_WORK REQUIRED_. Provide a character-exact reproduction of the lines from the line with "turquoise carton [1080,395,1143,484]" to the end of the entries.

_DATA RECORDS_.
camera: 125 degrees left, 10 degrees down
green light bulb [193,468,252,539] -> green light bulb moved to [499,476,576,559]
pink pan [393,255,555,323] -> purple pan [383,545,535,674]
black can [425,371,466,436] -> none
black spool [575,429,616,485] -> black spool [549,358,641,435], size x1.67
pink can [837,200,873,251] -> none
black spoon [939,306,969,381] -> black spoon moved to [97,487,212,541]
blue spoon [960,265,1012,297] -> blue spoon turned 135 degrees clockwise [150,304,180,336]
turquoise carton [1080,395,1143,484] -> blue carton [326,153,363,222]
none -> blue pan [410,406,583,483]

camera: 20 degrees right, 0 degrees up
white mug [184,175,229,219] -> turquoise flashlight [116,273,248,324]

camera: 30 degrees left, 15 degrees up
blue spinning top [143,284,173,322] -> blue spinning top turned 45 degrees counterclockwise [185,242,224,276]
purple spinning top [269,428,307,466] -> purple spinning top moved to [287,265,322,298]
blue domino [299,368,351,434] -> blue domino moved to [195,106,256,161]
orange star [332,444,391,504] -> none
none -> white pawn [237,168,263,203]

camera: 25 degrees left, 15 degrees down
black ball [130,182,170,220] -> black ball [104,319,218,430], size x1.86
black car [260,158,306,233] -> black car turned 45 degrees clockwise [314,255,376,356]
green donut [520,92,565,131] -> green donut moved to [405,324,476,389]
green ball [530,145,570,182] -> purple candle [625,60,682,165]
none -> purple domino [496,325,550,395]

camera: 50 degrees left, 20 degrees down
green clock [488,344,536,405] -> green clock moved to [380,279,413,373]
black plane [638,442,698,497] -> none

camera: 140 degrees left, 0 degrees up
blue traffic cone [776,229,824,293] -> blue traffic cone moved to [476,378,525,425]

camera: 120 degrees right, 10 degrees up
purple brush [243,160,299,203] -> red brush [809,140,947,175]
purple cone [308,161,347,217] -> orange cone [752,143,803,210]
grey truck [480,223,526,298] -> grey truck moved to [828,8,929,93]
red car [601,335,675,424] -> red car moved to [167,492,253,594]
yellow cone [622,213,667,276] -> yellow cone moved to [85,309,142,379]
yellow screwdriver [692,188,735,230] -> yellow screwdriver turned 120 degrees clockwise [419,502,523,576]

_TASK RESULT_.
turquoise carton [1080,395,1143,484] -> blue carton [326,153,363,222]
none -> blue pan [410,406,583,483]

camera: 20 degrees right, 0 degrees up
white mug [184,175,229,219] -> turquoise flashlight [116,273,248,324]

camera: 30 degrees left, 15 degrees up
blue spinning top [143,284,173,322] -> blue spinning top turned 45 degrees counterclockwise [185,242,224,276]
purple spinning top [269,428,307,466] -> purple spinning top moved to [287,265,322,298]
blue domino [299,368,351,434] -> blue domino moved to [195,106,256,161]
orange star [332,444,391,504] -> none
none -> white pawn [237,168,263,203]

camera: 25 degrees left, 15 degrees down
black ball [130,182,170,220] -> black ball [104,319,218,430], size x1.86
black car [260,158,306,233] -> black car turned 45 degrees clockwise [314,255,376,356]
green donut [520,92,565,131] -> green donut moved to [405,324,476,389]
green ball [530,145,570,182] -> purple candle [625,60,682,165]
none -> purple domino [496,325,550,395]

camera: 50 degrees left, 20 degrees down
green clock [488,344,536,405] -> green clock moved to [380,279,413,373]
black plane [638,442,698,497] -> none

camera: 140 degrees left, 0 degrees up
blue traffic cone [776,229,824,293] -> blue traffic cone moved to [476,378,525,425]

camera: 120 degrees right, 10 degrees up
purple brush [243,160,299,203] -> red brush [809,140,947,175]
purple cone [308,161,347,217] -> orange cone [752,143,803,210]
grey truck [480,223,526,298] -> grey truck moved to [828,8,929,93]
red car [601,335,675,424] -> red car moved to [167,492,253,594]
yellow cone [622,213,667,276] -> yellow cone moved to [85,309,142,379]
yellow screwdriver [692,188,735,230] -> yellow screwdriver turned 120 degrees clockwise [419,502,523,576]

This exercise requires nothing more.